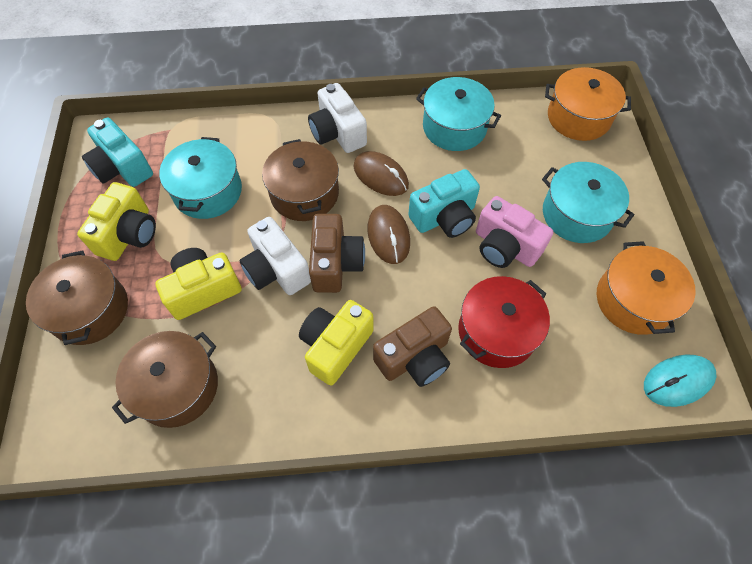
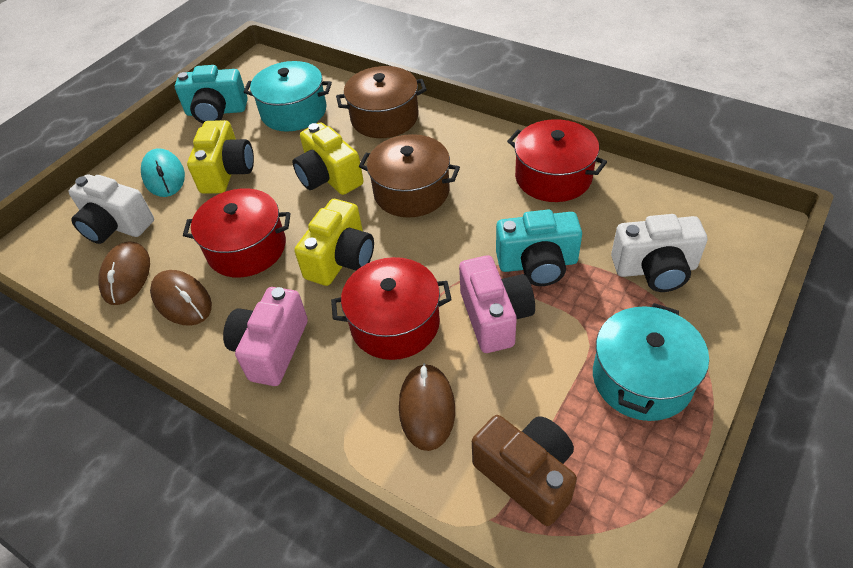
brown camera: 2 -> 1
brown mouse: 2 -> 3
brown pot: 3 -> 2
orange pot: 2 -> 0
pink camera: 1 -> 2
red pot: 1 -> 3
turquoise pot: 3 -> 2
------------------------------------------------------------------------
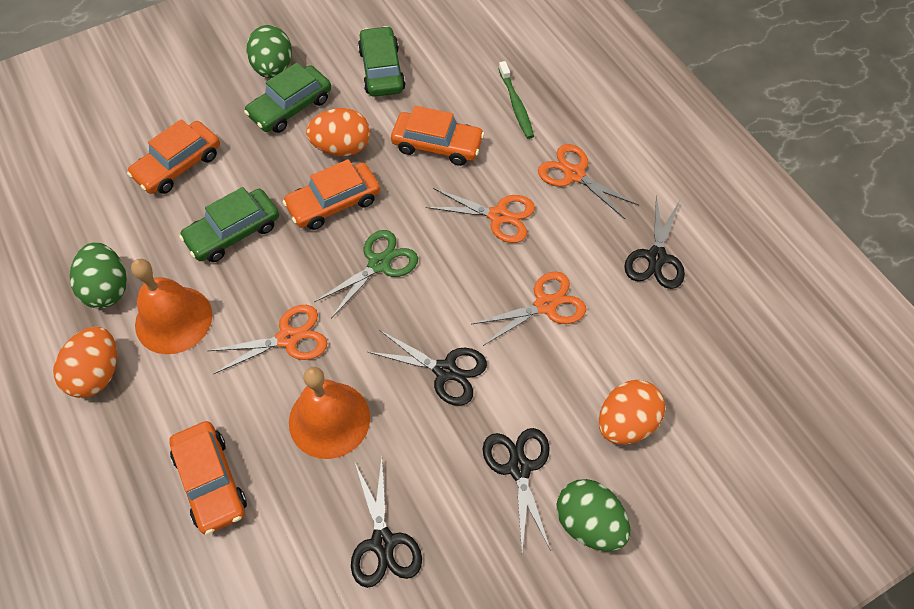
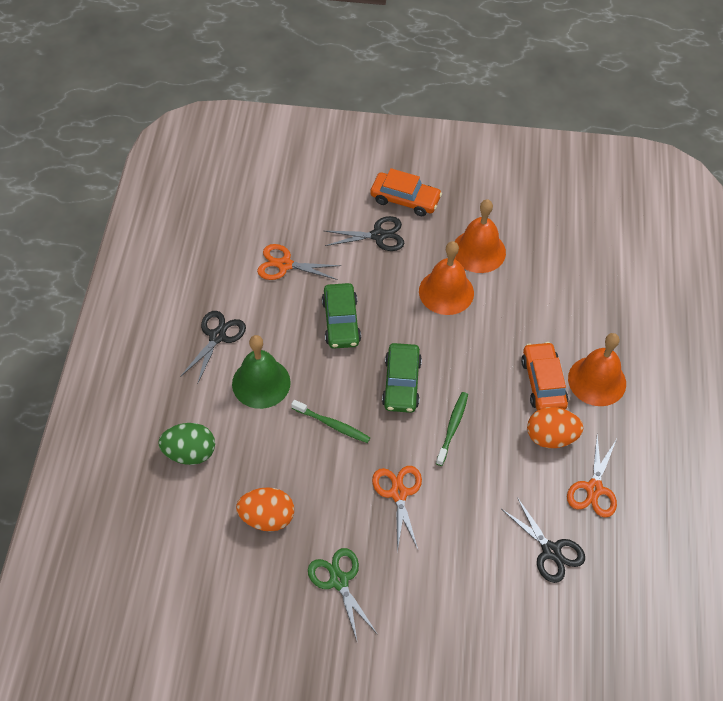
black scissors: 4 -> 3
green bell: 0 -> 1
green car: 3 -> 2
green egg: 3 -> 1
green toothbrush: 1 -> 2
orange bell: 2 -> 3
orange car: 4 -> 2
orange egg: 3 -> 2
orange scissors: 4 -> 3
------------------------------------------------------------------------
* [PROBLEM DETAILS]:
What lines above contain the word "scissors"? Please copy each one.

* [RESPONSE BOX]:
black scissors: 4 -> 3
orange scissors: 4 -> 3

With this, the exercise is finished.